# Exercise instructions:
Extract each line of the records below that contains the word "turquoise".
─── Input material
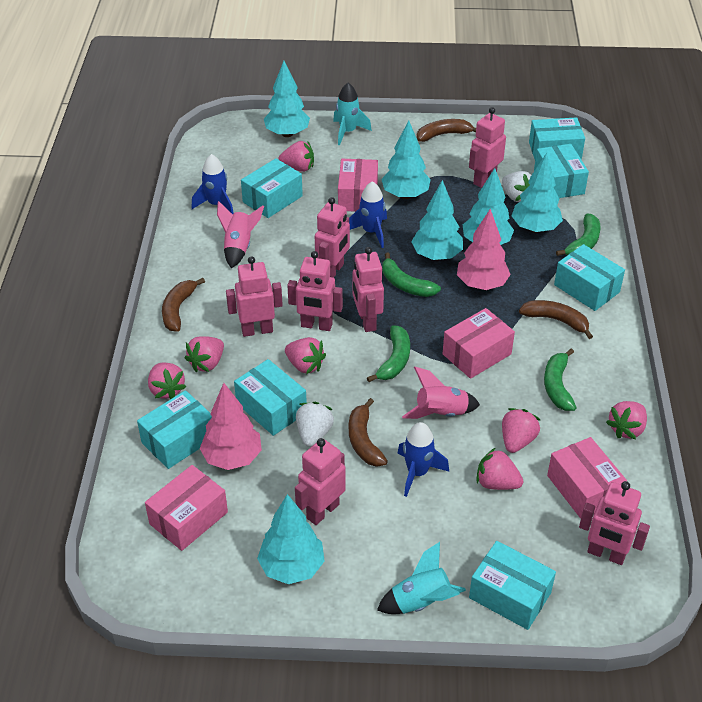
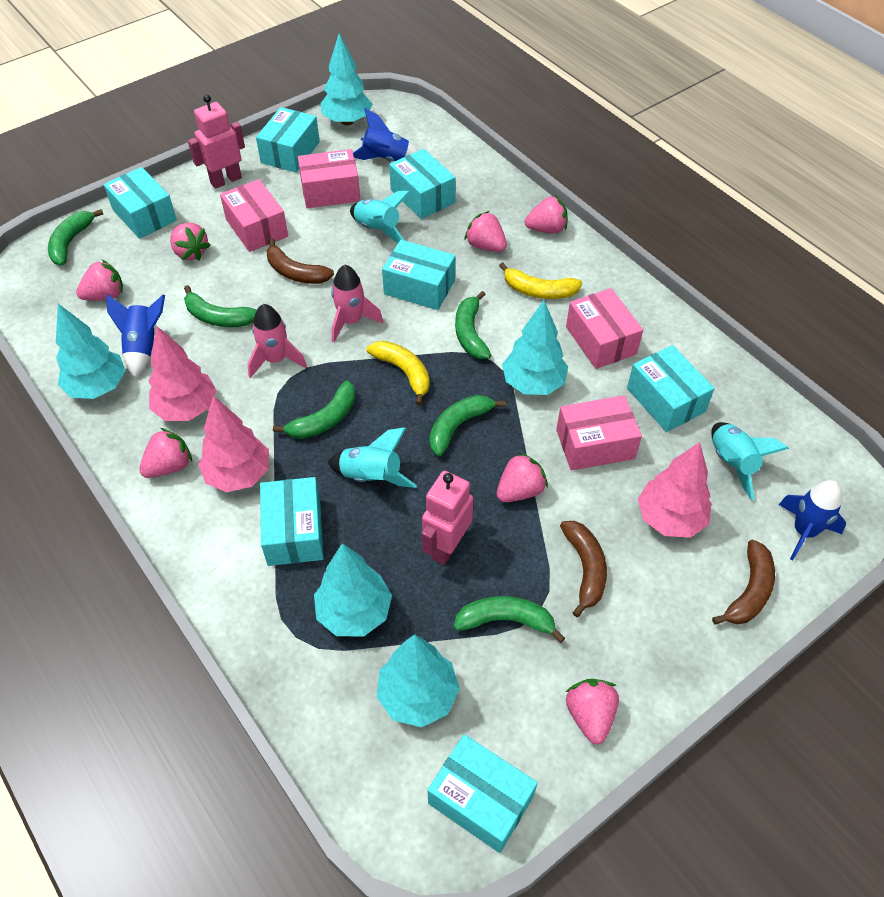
brown banana: 4 -> 3
green banana: 4 -> 6
pink robot: 7 -> 2
pink tree: 2 -> 3
turquoise rocket: 2 -> 3
turquoise tree: 6 -> 5
white strawberry: 2 -> 0
yellow banana: 0 -> 2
──────
# Response area:
turquoise rocket: 2 -> 3
turquoise tree: 6 -> 5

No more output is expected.